◆ **Requirement**: Copy nothing but the lines below running from the line containing "grey candle [677,240,774,412]" through the line containing "orange pyramid [332,372,371,410]", both end lines included.
--- Dataset Enclosed Below ---
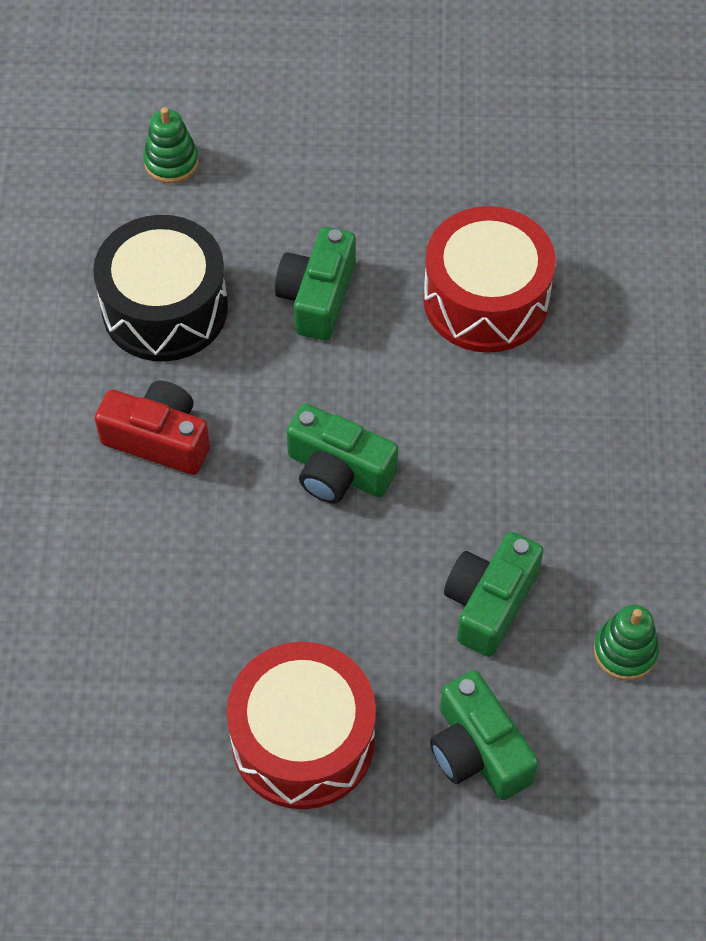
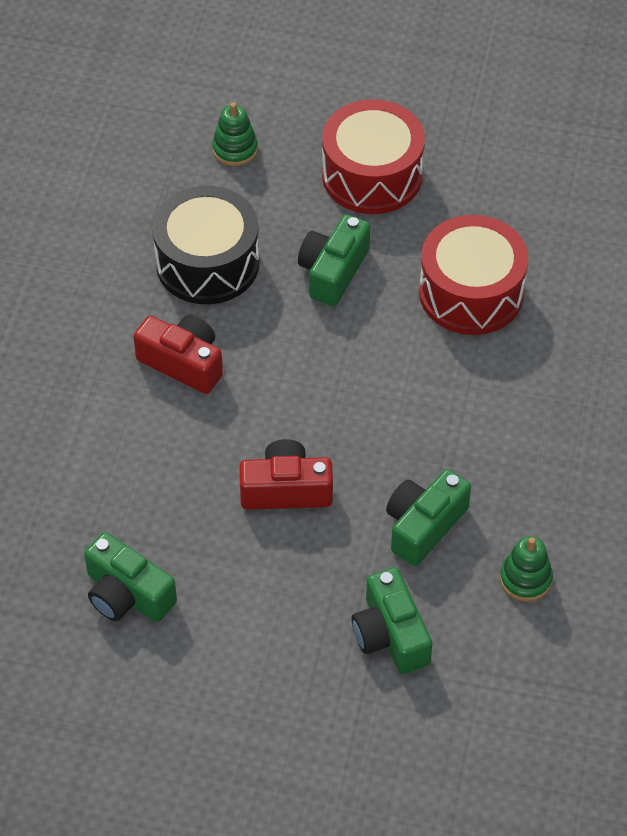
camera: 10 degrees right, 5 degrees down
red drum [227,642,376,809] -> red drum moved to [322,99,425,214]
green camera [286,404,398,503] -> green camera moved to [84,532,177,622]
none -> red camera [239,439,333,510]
--- End of Enclosed Dataset ---
--- Dataset Enclosed Below ---
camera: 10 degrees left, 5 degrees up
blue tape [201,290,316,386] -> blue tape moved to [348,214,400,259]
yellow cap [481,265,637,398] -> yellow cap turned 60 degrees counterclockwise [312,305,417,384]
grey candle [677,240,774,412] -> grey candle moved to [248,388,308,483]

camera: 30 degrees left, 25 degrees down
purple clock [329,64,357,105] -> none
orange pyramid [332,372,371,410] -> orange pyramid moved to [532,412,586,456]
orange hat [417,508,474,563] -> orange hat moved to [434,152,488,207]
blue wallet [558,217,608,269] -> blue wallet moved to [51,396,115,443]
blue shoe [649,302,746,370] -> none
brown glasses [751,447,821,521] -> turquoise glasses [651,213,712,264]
--- End of Enclosed Dataset ---
◆ **Answer section**:
grey candle [677,240,774,412] -> grey candle moved to [248,388,308,483]

camera: 30 degrees left, 25 degrees down
purple clock [329,64,357,105] -> none
orange pyramid [332,372,371,410] -> orange pyramid moved to [532,412,586,456]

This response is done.